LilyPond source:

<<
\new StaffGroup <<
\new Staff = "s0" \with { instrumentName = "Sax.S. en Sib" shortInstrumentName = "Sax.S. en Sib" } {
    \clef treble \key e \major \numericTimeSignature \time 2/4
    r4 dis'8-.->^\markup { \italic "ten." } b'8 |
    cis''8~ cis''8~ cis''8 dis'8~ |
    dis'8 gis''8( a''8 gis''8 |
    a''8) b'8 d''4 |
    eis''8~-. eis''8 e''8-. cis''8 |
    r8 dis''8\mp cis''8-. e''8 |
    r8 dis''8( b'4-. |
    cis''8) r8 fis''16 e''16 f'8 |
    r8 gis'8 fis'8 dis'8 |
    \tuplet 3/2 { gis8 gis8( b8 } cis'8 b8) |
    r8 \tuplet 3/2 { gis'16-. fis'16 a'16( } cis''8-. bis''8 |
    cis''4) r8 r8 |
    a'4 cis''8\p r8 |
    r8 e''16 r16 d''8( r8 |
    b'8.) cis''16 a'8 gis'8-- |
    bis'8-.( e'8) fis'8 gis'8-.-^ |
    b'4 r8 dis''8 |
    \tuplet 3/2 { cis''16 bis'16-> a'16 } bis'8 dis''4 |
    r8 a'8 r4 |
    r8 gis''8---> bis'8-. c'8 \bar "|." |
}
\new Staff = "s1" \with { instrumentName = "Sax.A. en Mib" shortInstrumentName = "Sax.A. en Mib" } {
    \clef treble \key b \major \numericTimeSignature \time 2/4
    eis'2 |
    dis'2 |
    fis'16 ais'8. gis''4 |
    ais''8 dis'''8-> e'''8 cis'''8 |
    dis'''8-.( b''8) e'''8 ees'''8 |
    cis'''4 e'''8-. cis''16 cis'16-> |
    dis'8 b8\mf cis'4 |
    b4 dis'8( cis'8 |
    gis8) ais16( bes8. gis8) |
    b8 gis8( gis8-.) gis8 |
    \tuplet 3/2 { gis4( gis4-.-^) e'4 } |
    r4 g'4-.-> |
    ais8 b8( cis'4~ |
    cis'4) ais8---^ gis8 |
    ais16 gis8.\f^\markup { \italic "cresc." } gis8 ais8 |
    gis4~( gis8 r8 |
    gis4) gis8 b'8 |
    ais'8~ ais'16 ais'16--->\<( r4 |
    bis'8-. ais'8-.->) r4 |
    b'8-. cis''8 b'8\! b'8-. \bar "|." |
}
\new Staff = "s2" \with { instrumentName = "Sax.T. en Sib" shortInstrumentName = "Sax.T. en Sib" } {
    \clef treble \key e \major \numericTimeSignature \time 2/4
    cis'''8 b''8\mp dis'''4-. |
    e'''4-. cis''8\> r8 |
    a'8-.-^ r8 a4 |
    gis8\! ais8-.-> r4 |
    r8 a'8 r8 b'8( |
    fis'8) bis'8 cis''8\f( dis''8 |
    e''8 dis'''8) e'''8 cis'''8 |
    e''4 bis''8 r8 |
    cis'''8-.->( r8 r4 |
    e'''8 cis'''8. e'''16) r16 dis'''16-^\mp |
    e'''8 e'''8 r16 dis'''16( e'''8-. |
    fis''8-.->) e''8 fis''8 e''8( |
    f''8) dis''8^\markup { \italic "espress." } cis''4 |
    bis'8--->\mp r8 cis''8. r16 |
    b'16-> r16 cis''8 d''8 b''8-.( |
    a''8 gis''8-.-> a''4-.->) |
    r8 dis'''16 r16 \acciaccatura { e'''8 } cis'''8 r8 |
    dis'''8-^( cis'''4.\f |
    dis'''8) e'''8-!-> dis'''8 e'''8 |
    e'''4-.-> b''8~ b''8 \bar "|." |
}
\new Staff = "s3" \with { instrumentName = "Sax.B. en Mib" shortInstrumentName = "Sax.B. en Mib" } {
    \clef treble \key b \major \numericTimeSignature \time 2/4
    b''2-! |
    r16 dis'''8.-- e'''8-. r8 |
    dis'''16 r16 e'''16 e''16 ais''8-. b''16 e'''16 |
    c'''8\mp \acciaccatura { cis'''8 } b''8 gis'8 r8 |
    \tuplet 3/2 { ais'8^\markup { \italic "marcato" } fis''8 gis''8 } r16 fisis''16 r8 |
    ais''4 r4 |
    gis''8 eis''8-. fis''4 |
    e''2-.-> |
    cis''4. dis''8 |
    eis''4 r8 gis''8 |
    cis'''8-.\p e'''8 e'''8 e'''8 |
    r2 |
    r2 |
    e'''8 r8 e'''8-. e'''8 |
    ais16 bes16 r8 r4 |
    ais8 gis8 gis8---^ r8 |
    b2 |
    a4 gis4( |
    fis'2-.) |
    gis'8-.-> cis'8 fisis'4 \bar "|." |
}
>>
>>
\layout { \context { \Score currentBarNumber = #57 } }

- **WHAT NEEDS TO BE DONE**
Gather every line of the material above that contains the string "markup". Treat uppercase and lowercase letters as distinct.

- **REPLY TO THE EXERCISE**
    r4 dis'8-.->^\markup { \italic "ten." } b'8 |
    ais16 gis8.\f^\markup { \italic "cresc." } gis8 ais8 |
    f''8) dis''8^\markup { \italic "espress." } cis''4 |
    \tuplet 3/2 { ais'8^\markup { \italic "marcato" } fis''8 gis''8 } r16 fisis''16 r8 |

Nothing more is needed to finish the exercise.